#### [Task to complete]
Take the material below and extract the lines from the one with "none -> orange slope A2:B3 level 1 top A" through the one with "none -> orange brick G7:G8 level 1", word for word, without pictures.

#### [Records to use]
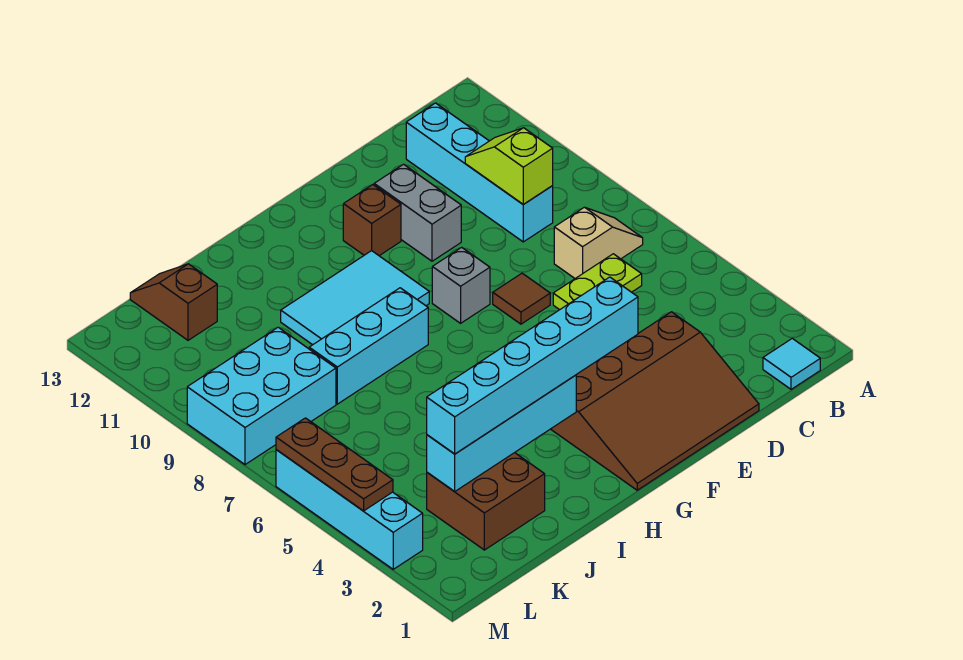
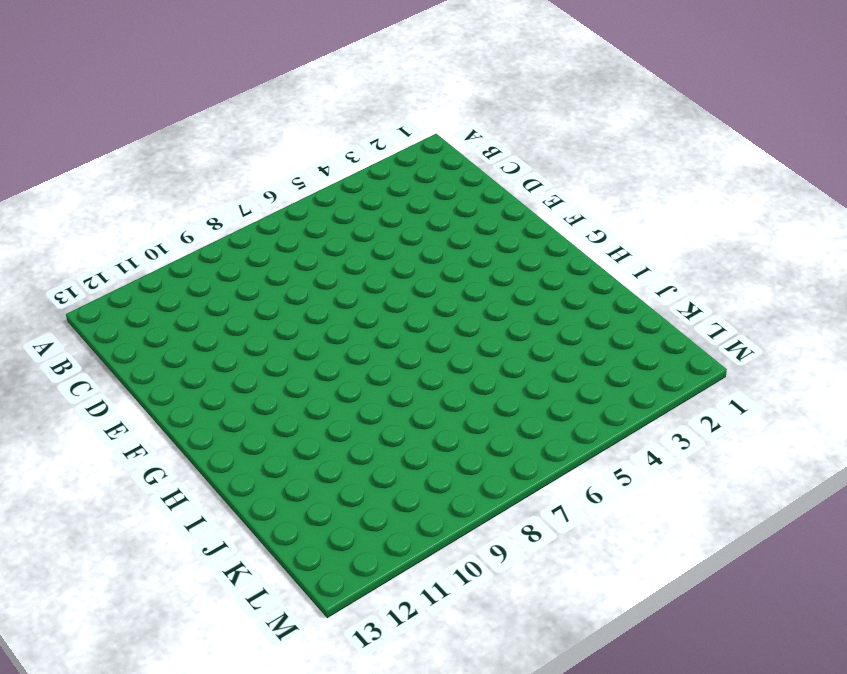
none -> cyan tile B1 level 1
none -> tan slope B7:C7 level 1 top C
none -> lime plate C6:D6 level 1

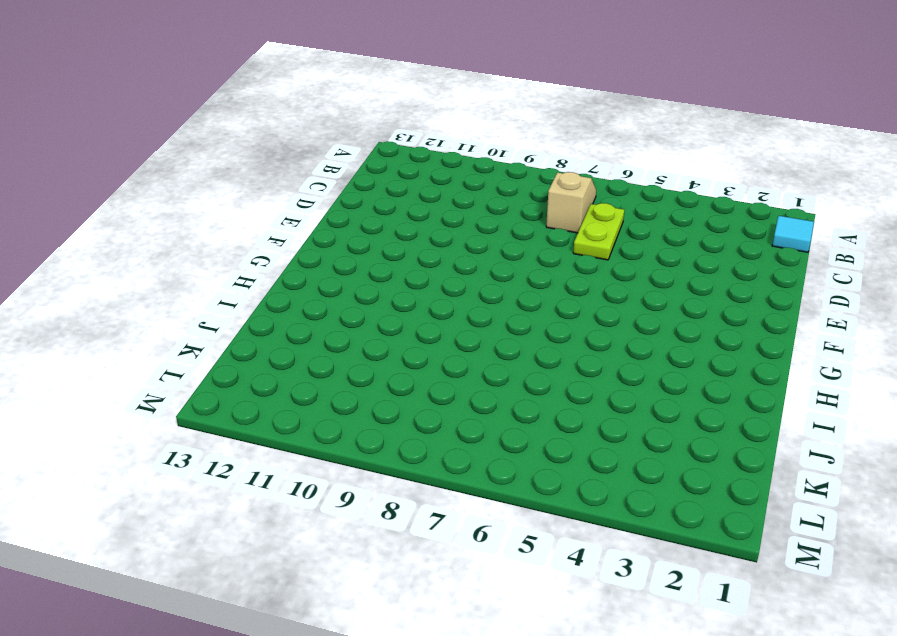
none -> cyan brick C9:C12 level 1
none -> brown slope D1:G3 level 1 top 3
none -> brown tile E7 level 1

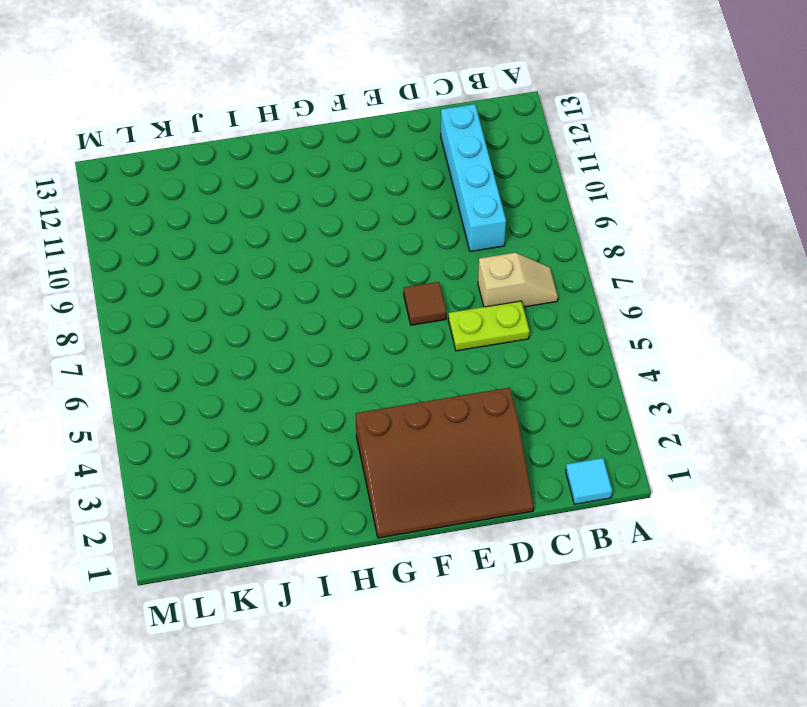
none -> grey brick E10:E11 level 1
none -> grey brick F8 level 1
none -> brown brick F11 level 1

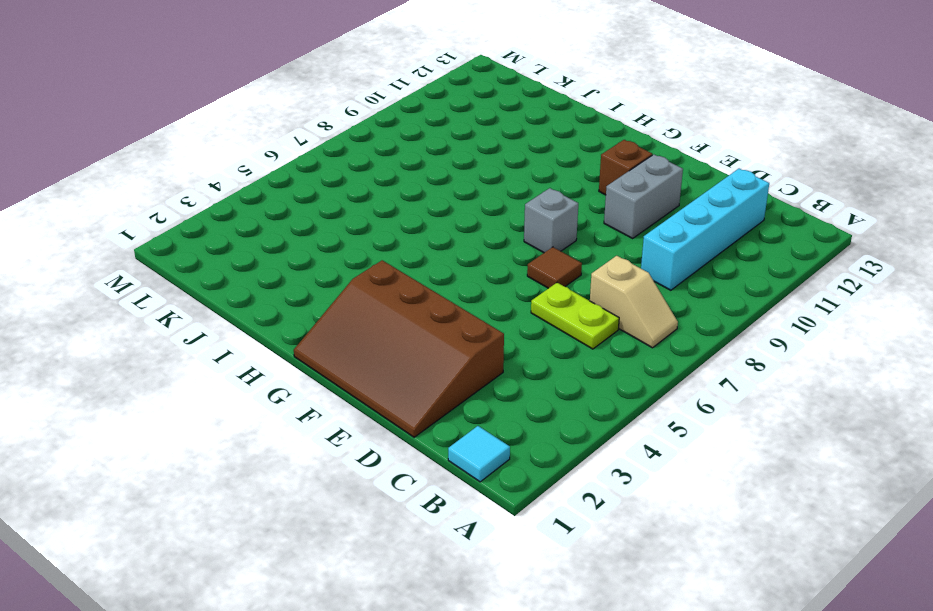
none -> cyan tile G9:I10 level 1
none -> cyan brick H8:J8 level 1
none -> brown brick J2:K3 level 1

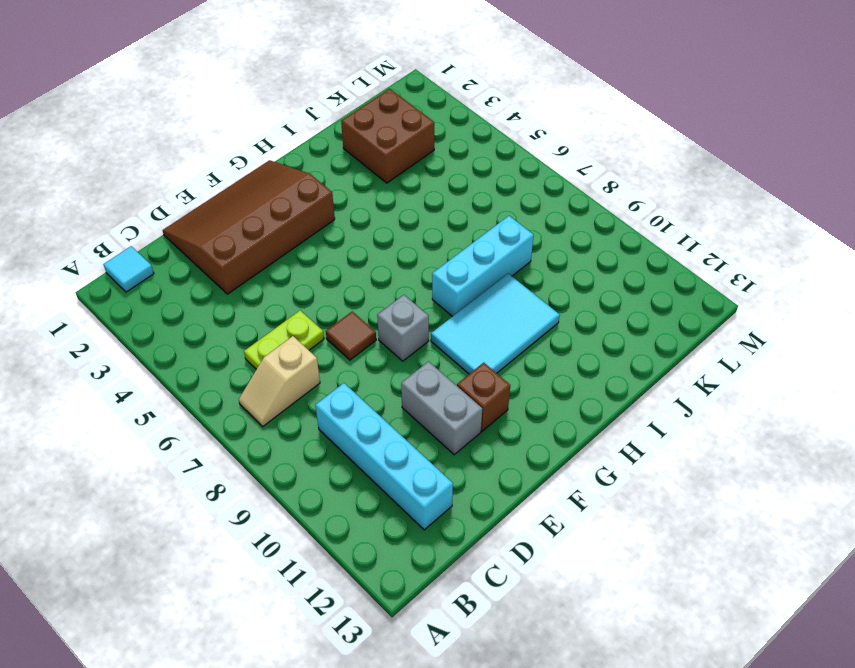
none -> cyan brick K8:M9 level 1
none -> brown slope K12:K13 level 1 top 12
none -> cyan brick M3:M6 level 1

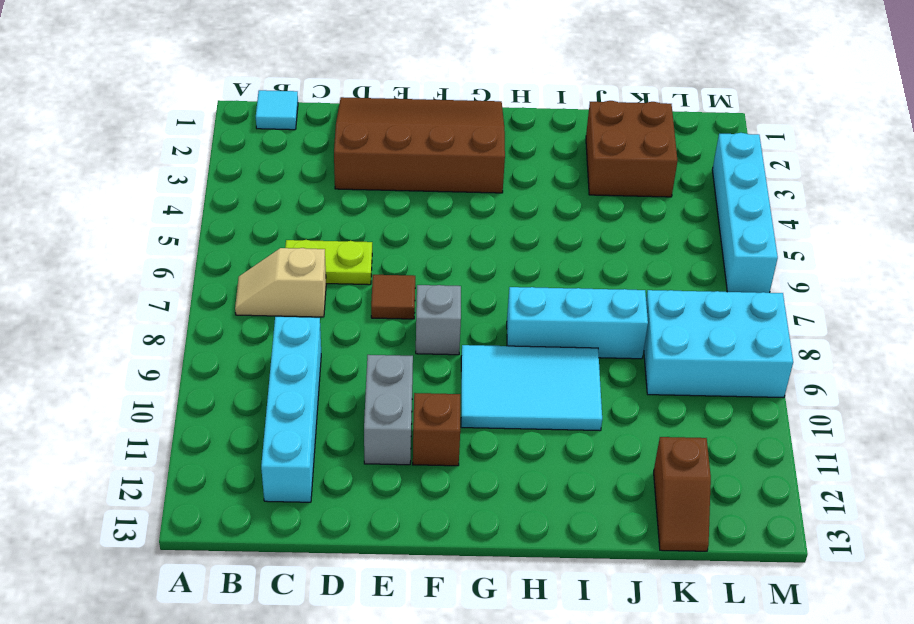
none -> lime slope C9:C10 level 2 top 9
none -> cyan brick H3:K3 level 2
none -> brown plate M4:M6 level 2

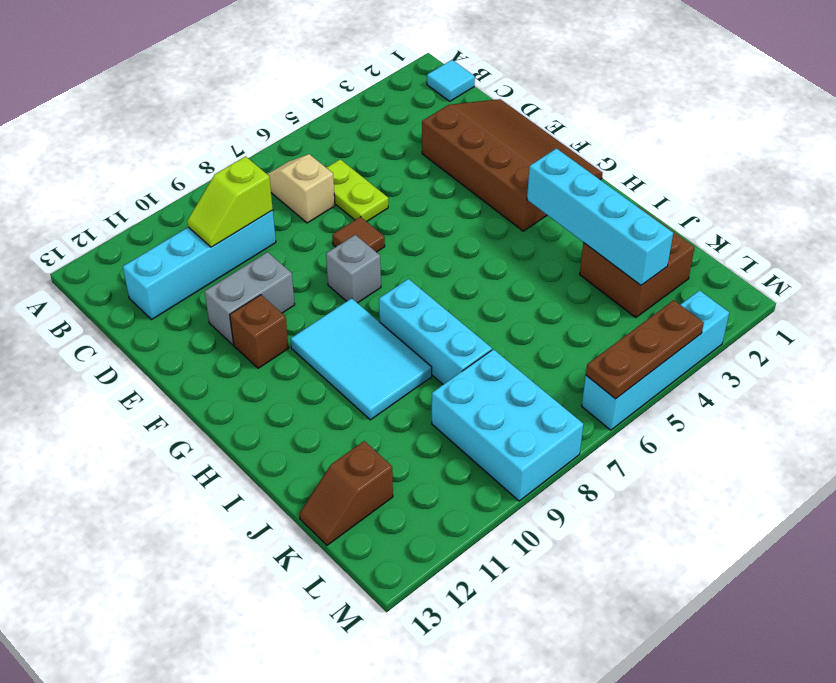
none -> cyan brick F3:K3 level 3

---

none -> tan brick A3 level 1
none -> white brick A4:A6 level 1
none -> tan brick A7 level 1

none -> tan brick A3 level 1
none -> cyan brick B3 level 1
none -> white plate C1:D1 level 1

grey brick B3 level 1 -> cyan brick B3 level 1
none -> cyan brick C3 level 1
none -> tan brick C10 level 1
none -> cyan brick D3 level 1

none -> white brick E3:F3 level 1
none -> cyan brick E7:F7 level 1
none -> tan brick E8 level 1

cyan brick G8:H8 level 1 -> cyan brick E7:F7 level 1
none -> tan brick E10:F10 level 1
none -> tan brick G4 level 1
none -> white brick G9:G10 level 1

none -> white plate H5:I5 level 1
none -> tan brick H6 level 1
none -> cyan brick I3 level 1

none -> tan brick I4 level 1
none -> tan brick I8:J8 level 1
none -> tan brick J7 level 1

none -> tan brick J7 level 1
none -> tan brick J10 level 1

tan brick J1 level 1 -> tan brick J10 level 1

* * *

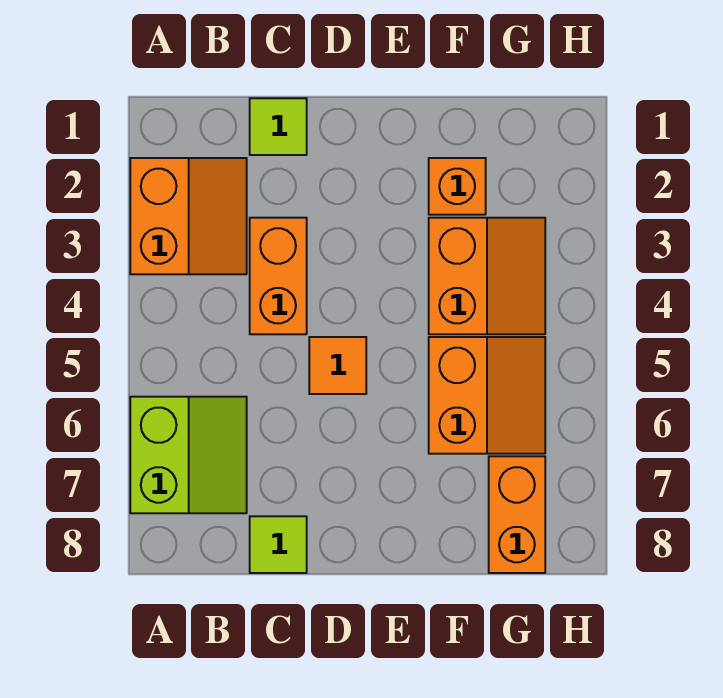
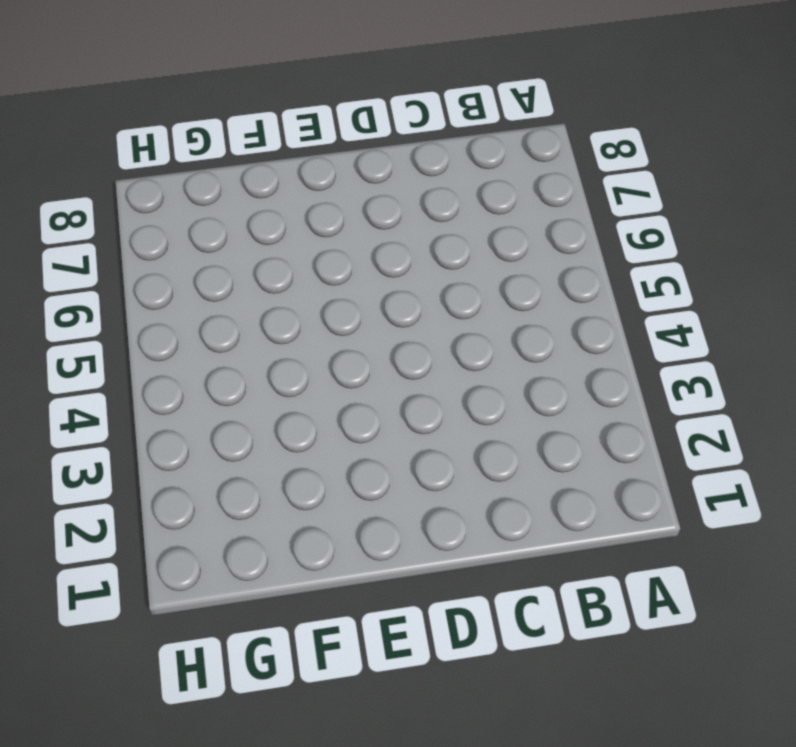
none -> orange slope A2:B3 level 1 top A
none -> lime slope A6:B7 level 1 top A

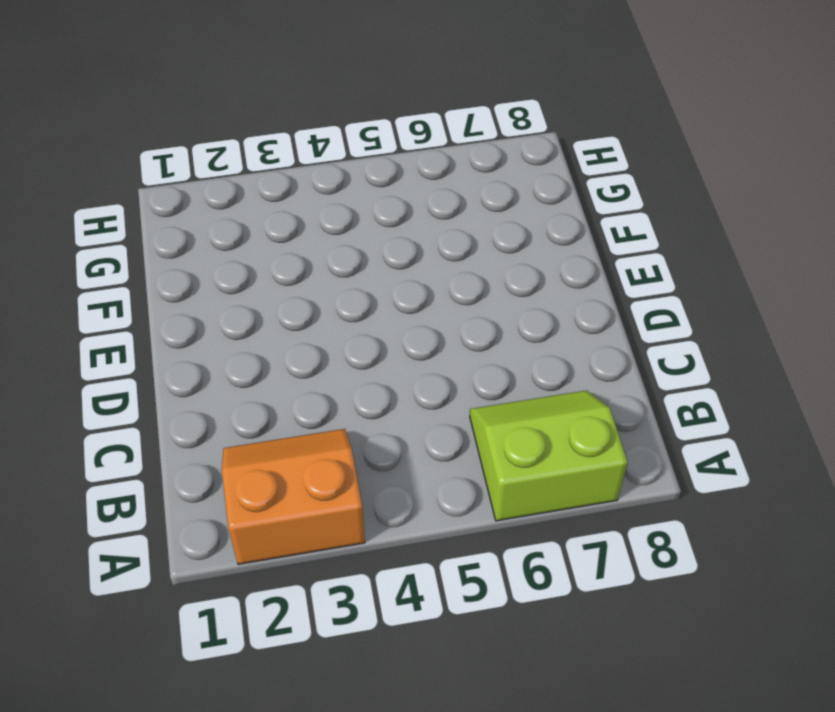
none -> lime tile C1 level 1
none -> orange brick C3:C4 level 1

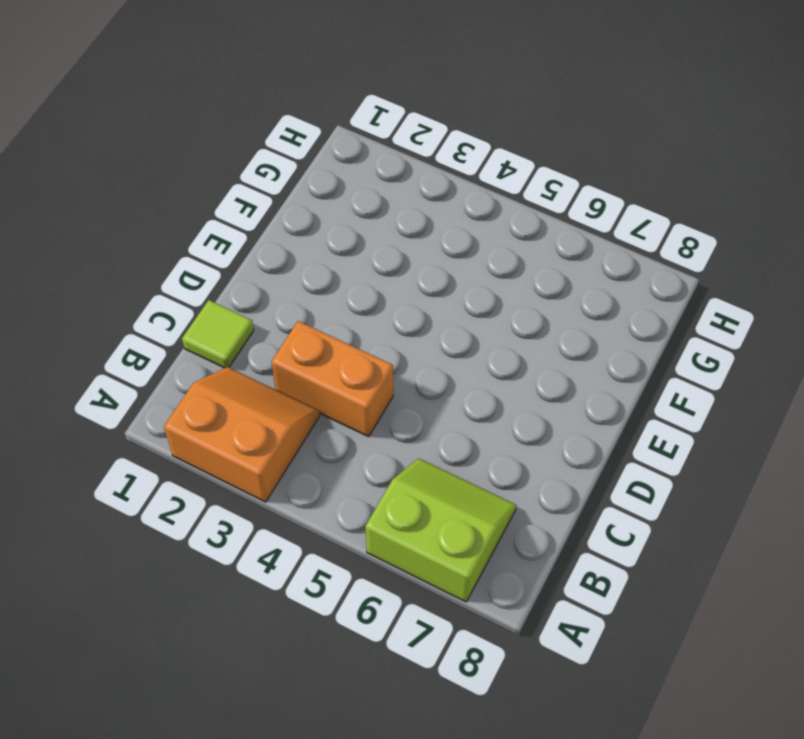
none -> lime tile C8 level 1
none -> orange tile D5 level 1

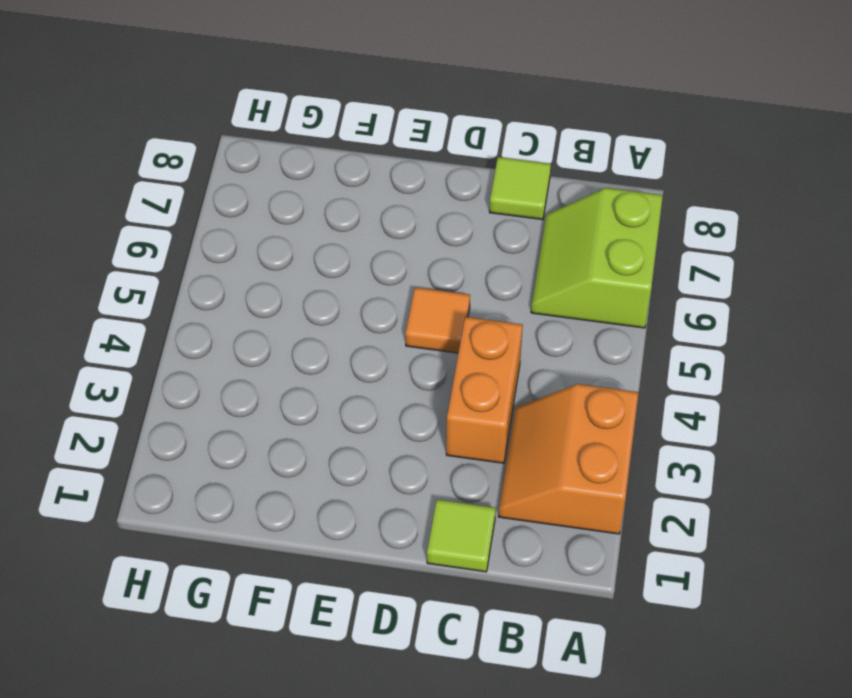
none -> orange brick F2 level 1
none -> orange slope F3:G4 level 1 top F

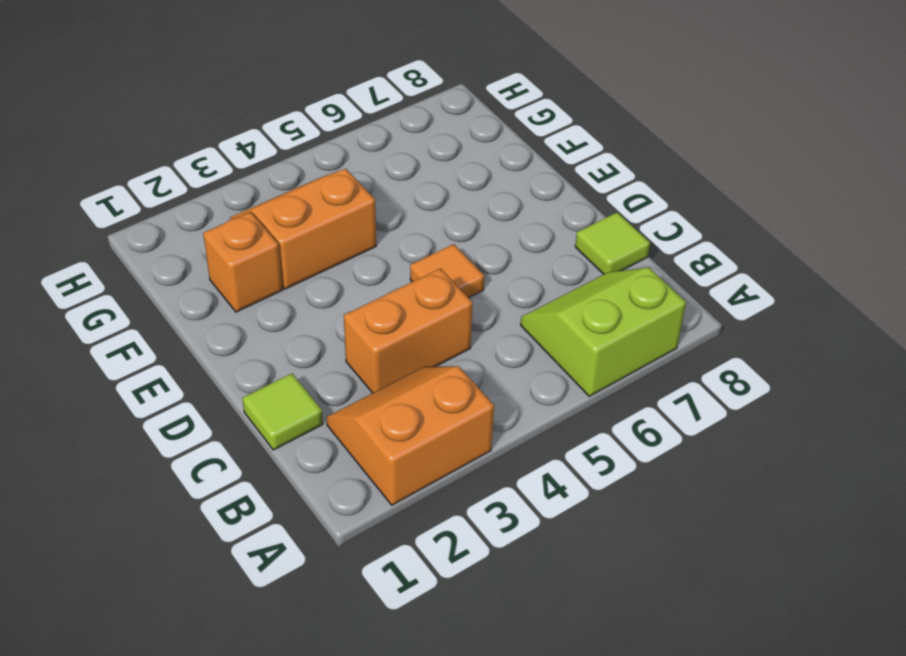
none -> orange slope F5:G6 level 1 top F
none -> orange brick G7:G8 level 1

#### [Task result]
none -> orange slope A2:B3 level 1 top A
none -> lime slope A6:B7 level 1 top A

none -> lime tile C1 level 1
none -> orange brick C3:C4 level 1

none -> lime tile C8 level 1
none -> orange tile D5 level 1

none -> orange brick F2 level 1
none -> orange slope F3:G4 level 1 top F

none -> orange slope F5:G6 level 1 top F
none -> orange brick G7:G8 level 1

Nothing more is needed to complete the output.